Work to be completed:
Among the entries below, find every line that has "schottky" and pull it out.

Stored dataset items:
"""

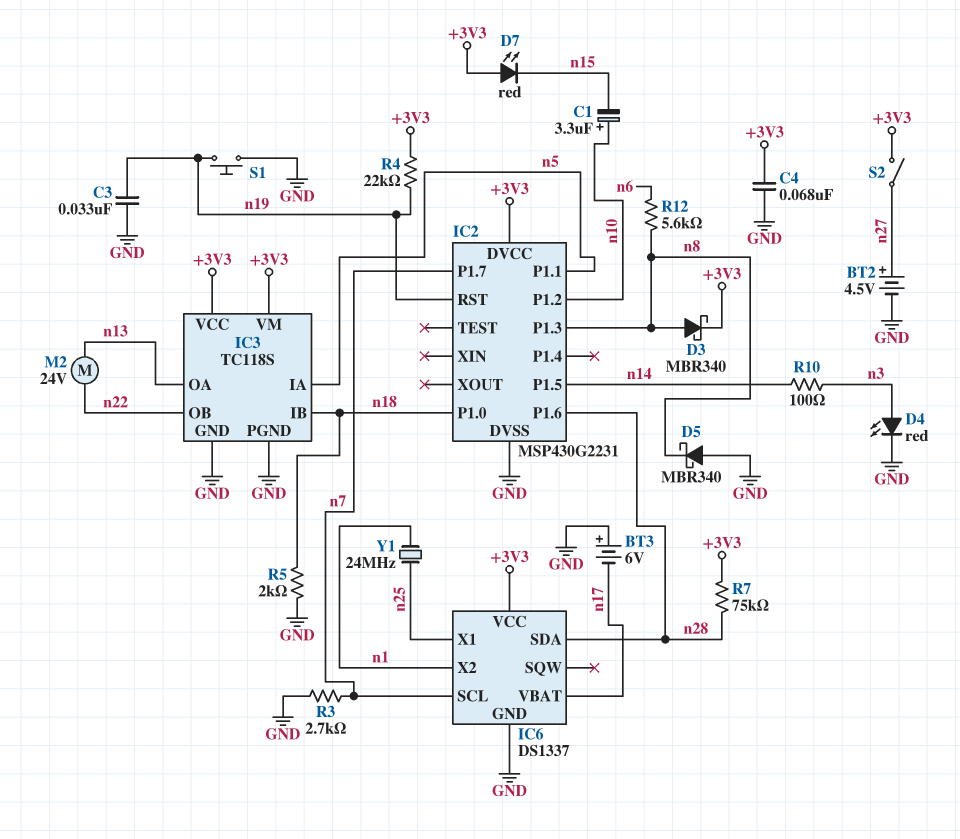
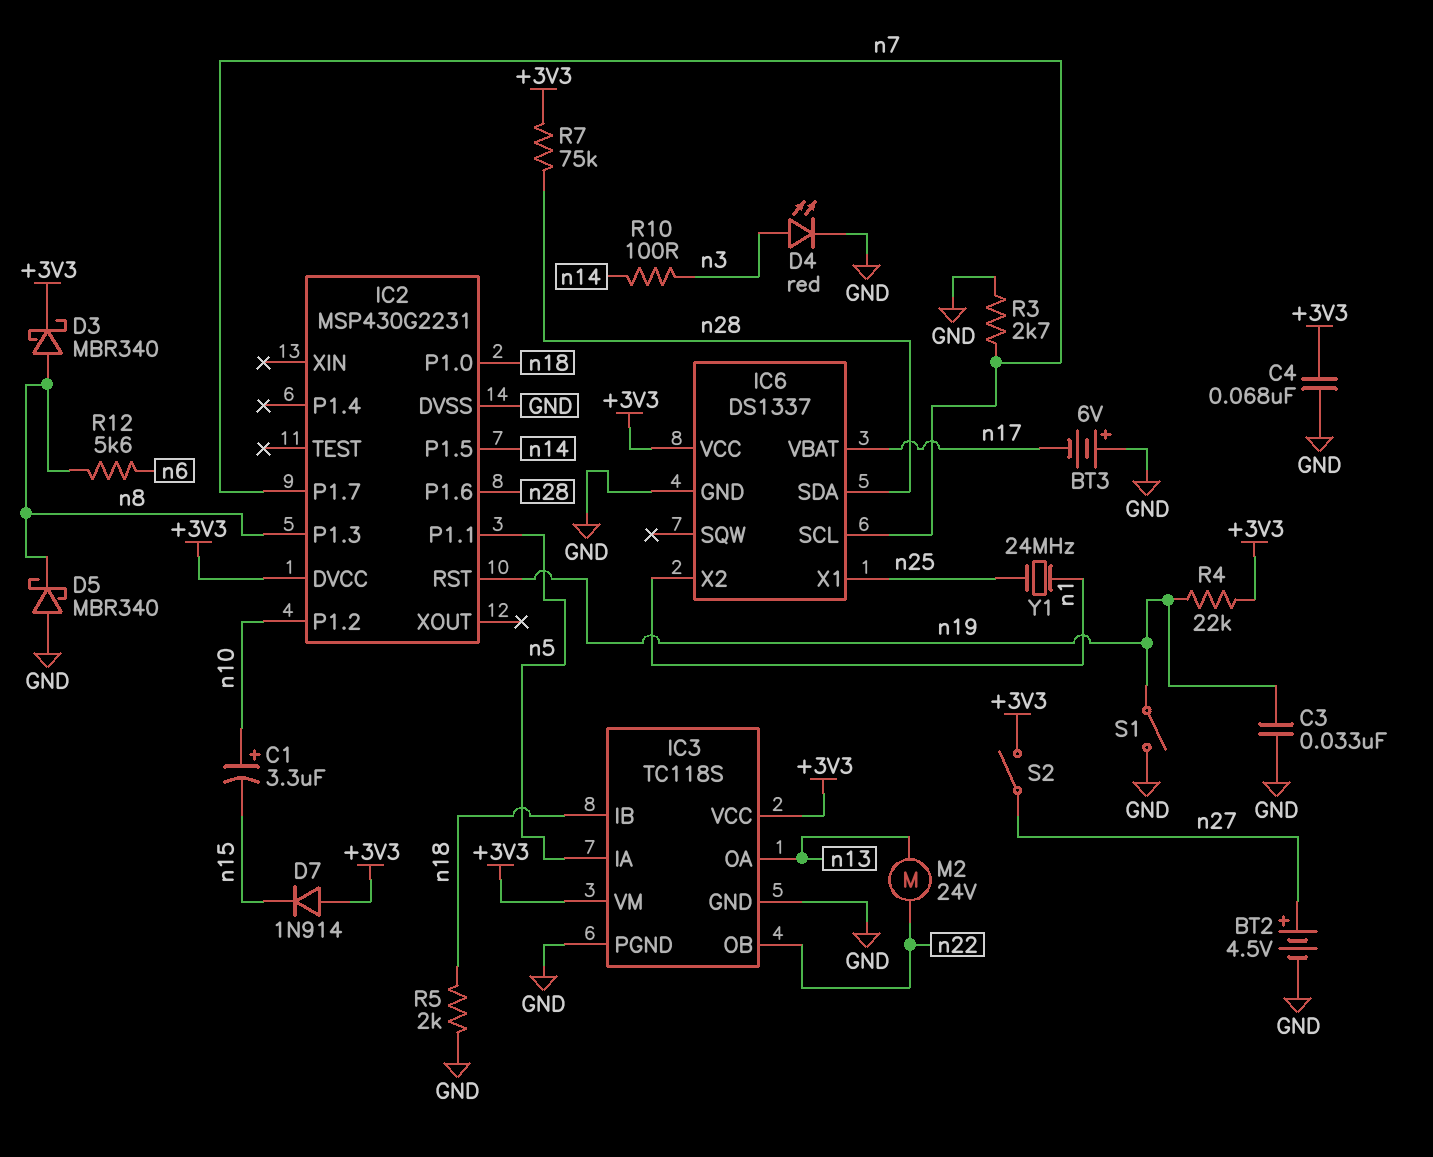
D7: LED red (A +3V3, K n15) -> diode 1N914 (A +3V3, K n15)
S1: button (GND, n19) -> switch (GND, n19)

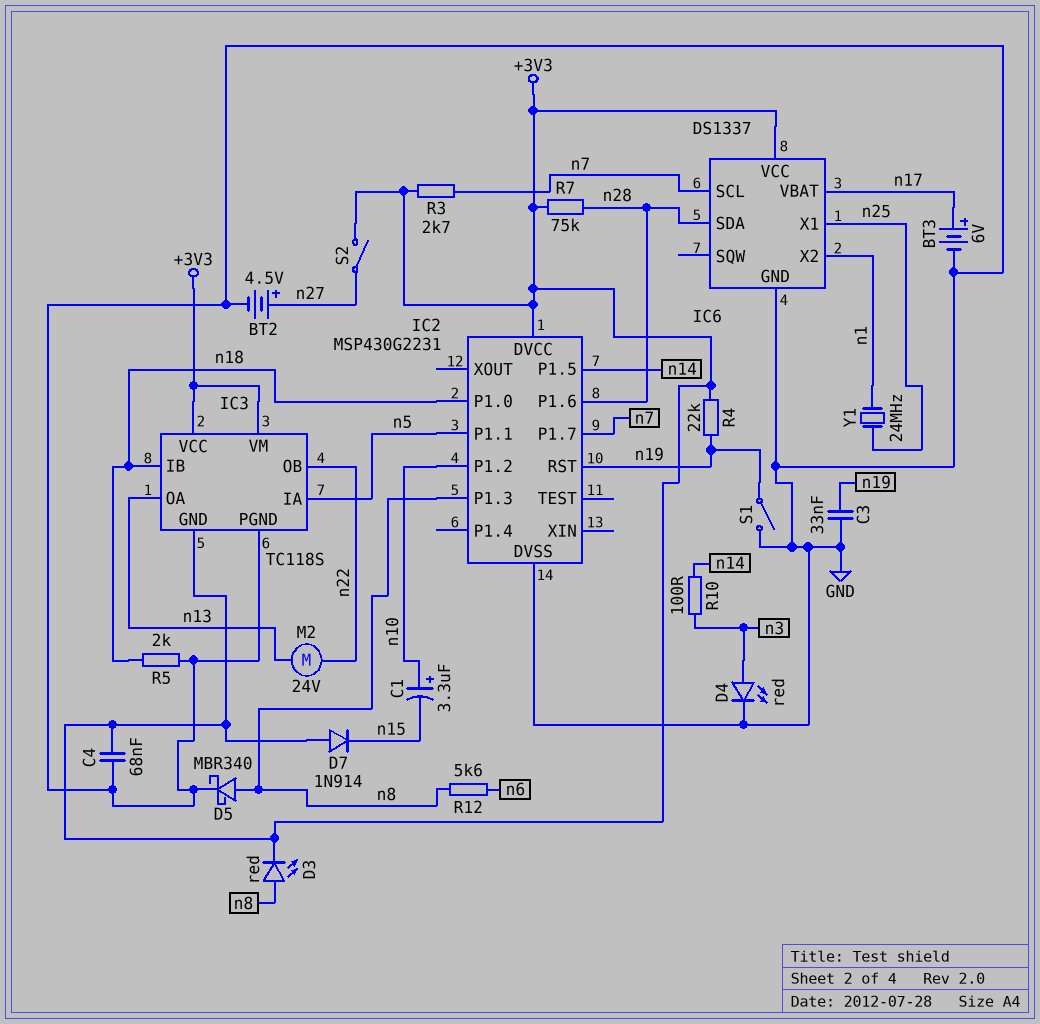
BT3: 6V (plus GND, minus n17) -> 6V (plus n17, minus GND)
D3: schottky MBR340 (A n8, K +3V3) -> LED red (A n8, K +3V3)
D5: schottky MBR340 (A GND, K n8) -> schottky MBR340 (A n8, K GND)
IC3 pin GND: GND -> +3V3
R3: 2.7k (GND, n7) -> 2.7k (+3V3, n7)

"""

Exercise result:
D3: schottky MBR340 (A n8, K +3V3) -> LED red (A n8, K +3V3)
D5: schottky MBR340 (A GND, K n8) -> schottky MBR340 (A n8, K GND)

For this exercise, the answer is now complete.